§ **ACTION ITEM**:
Exactly repeat all the records below, omitting the images they hold.

§ **RECORDS FOR THIS TASK**:
Segment Open
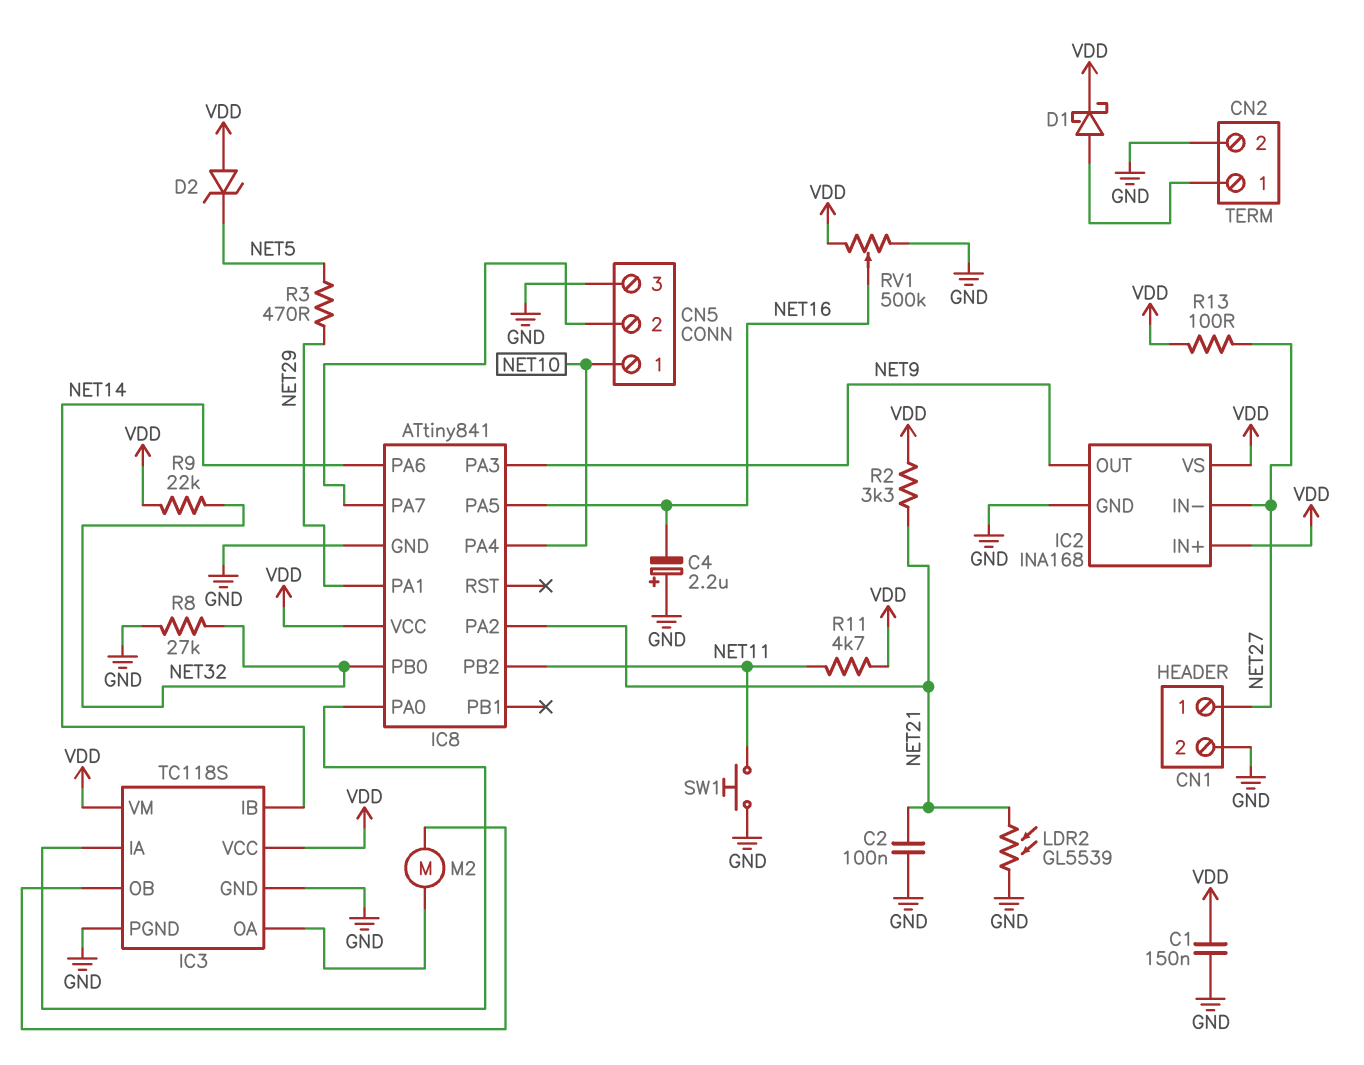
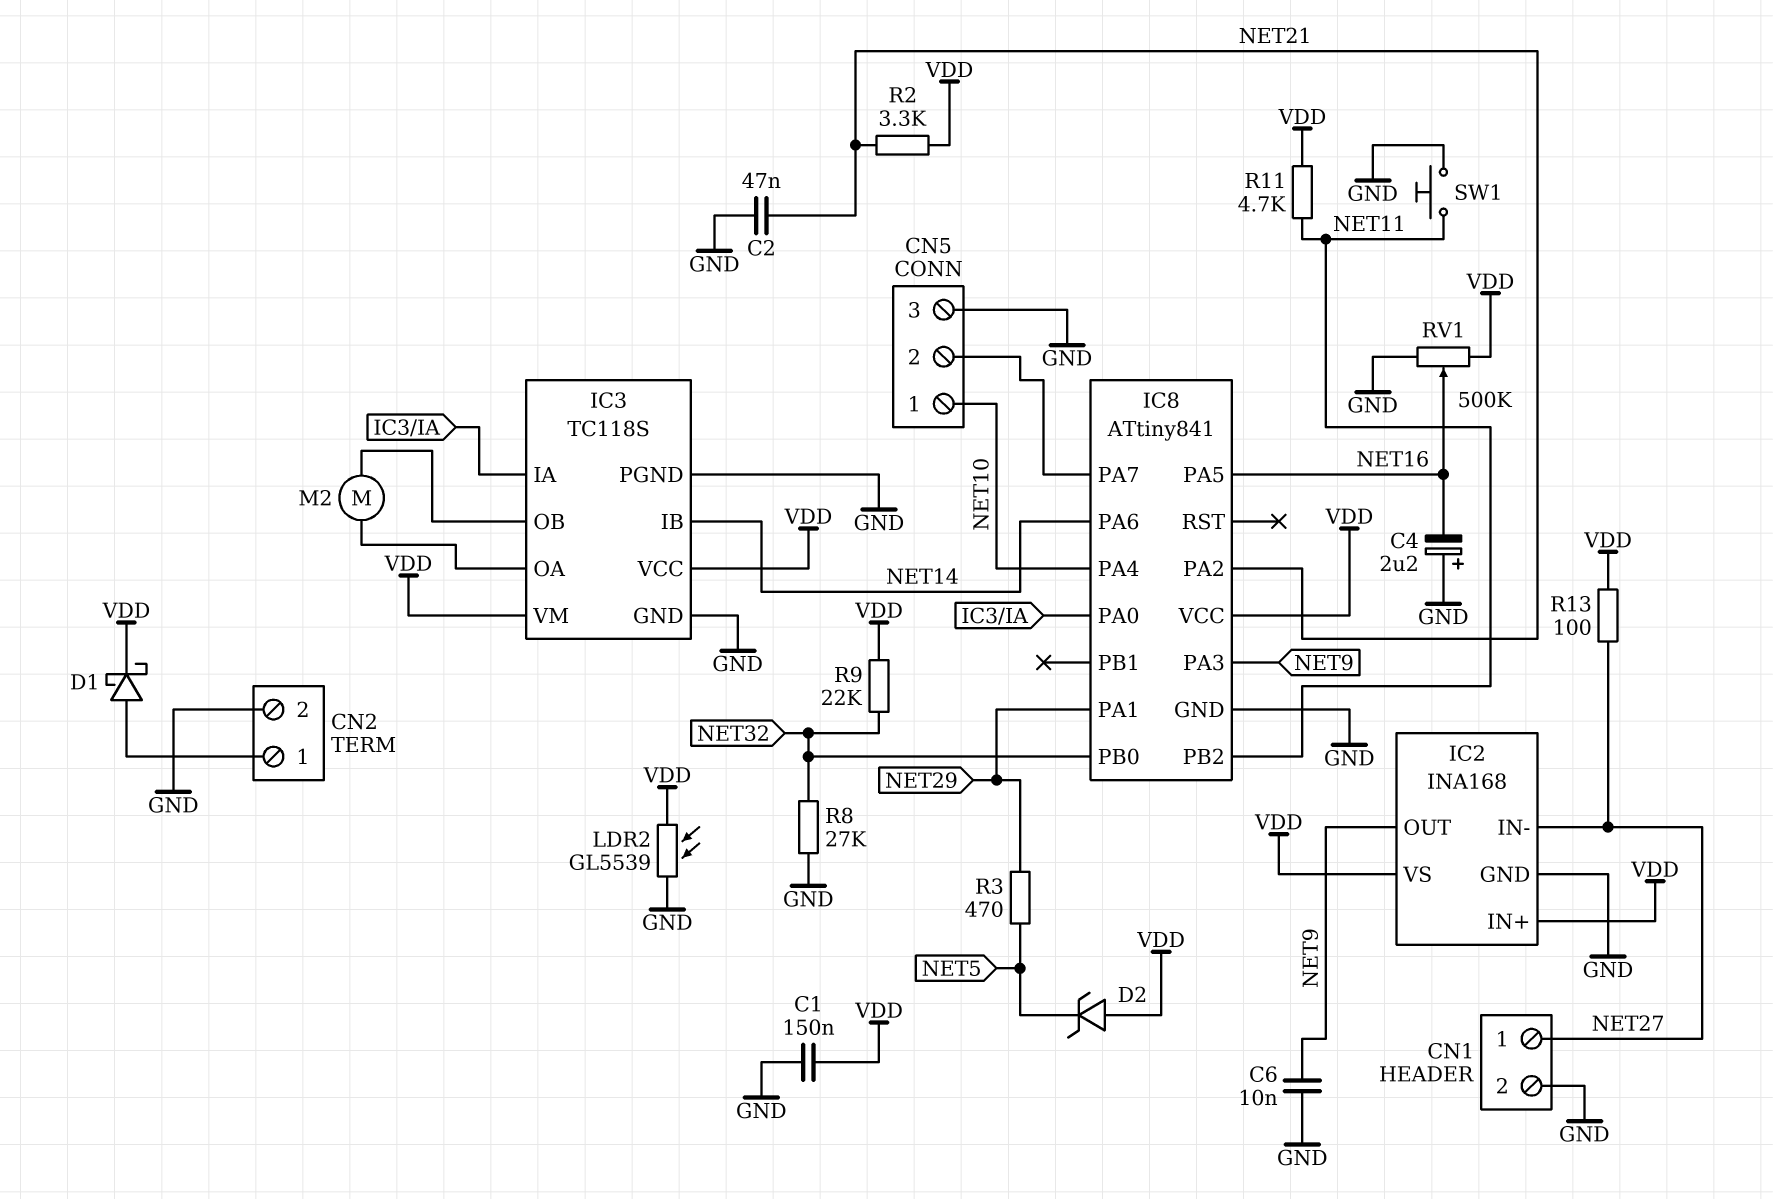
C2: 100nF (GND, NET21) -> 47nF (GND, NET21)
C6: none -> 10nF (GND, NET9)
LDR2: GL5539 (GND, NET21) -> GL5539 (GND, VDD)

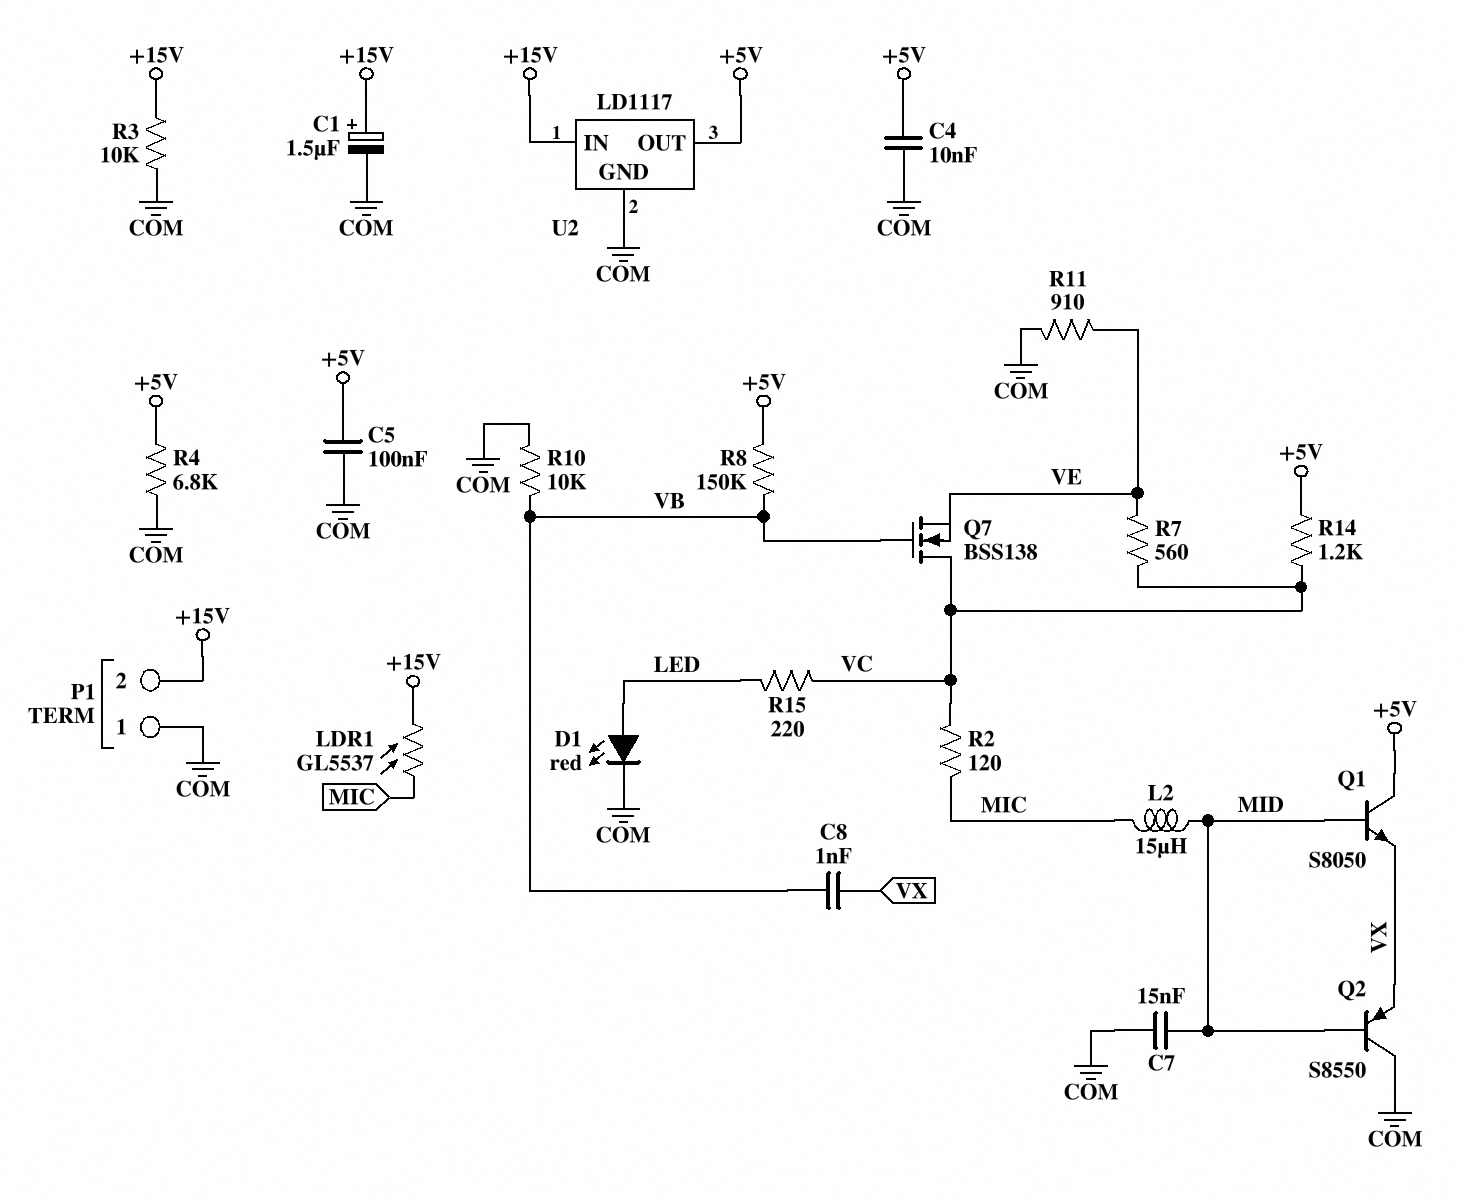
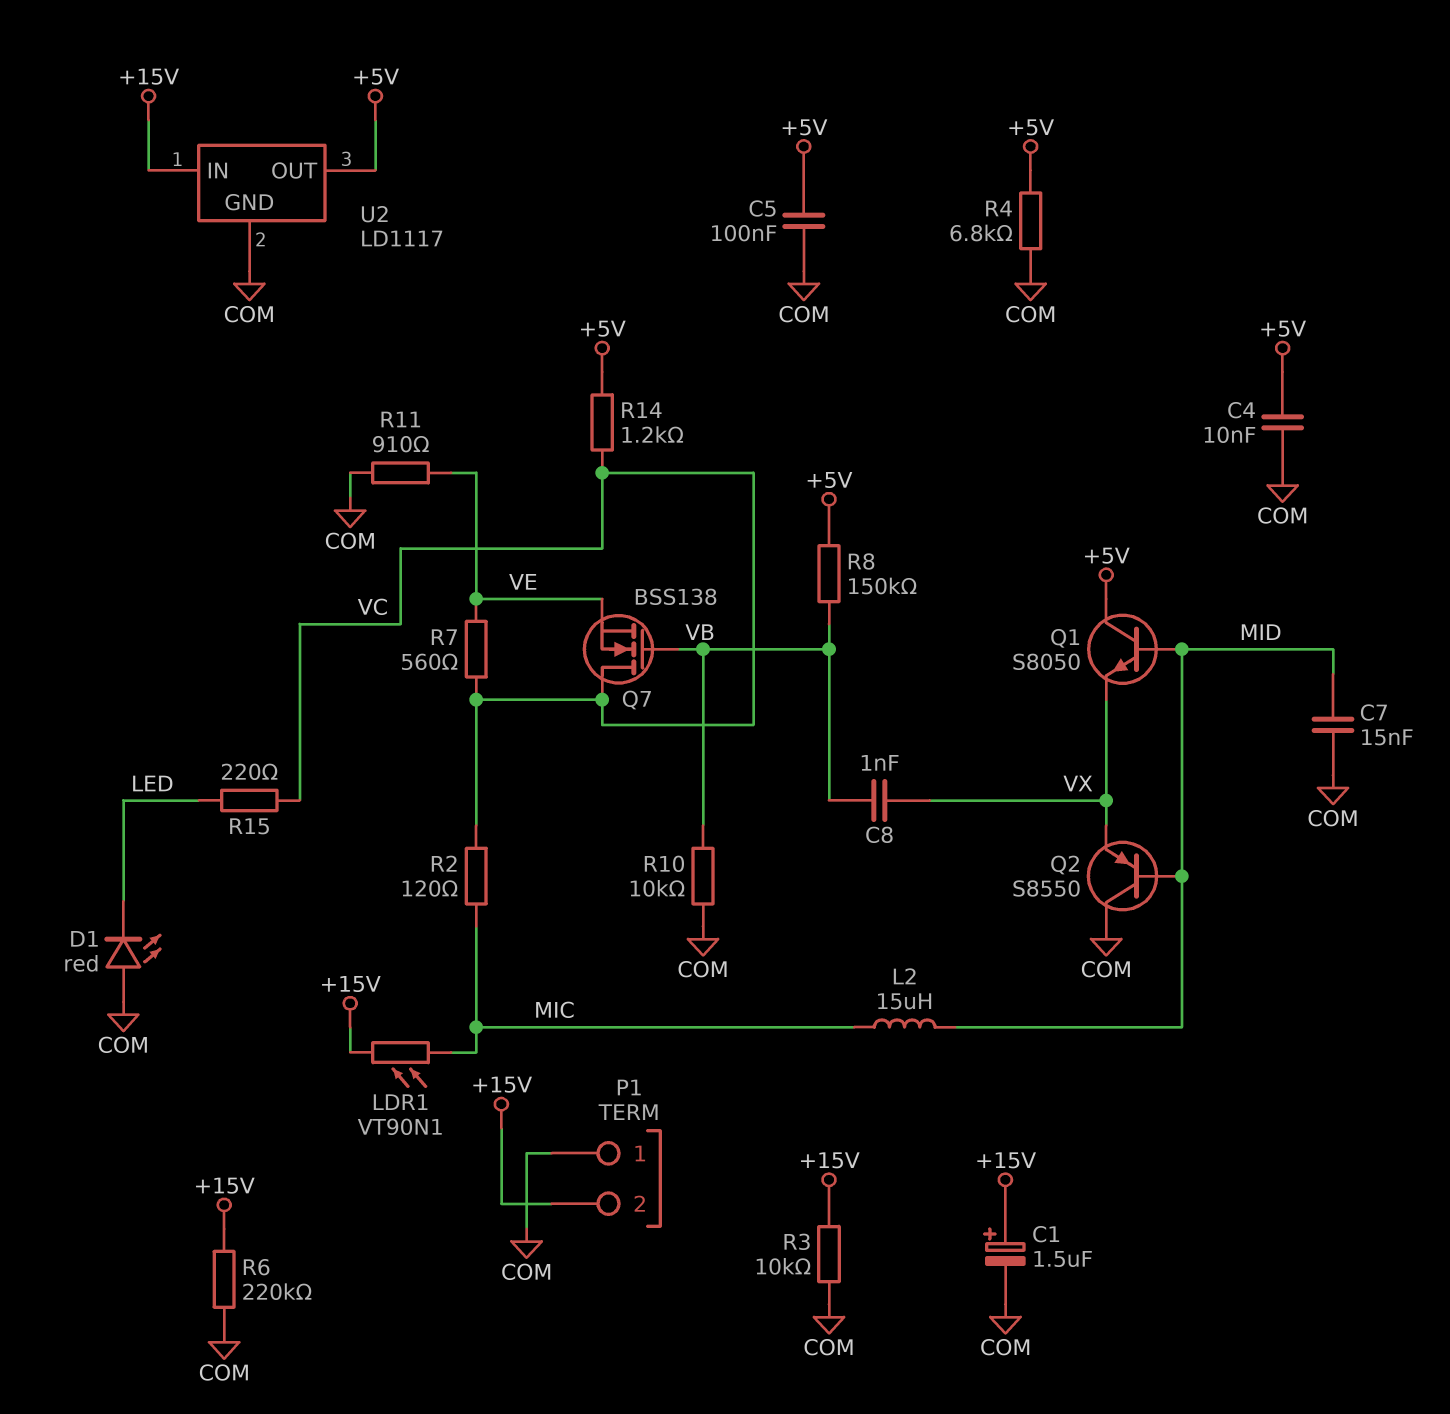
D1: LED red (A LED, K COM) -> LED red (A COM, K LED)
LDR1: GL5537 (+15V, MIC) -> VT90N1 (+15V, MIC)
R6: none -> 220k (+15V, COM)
Segment Closed
§ **REPLY TO THE TASK**:
C2: 100nF (GND, NET21) -> 47nF (GND, NET21)
C6: none -> 10nF (GND, NET9)
LDR2: GL5539 (GND, NET21) -> GL5539 (GND, VDD)

D1: LED red (A LED, K COM) -> LED red (A COM, K LED)
LDR1: GL5537 (+15V, MIC) -> VT90N1 (+15V, MIC)
R6: none -> 220k (+15V, COM)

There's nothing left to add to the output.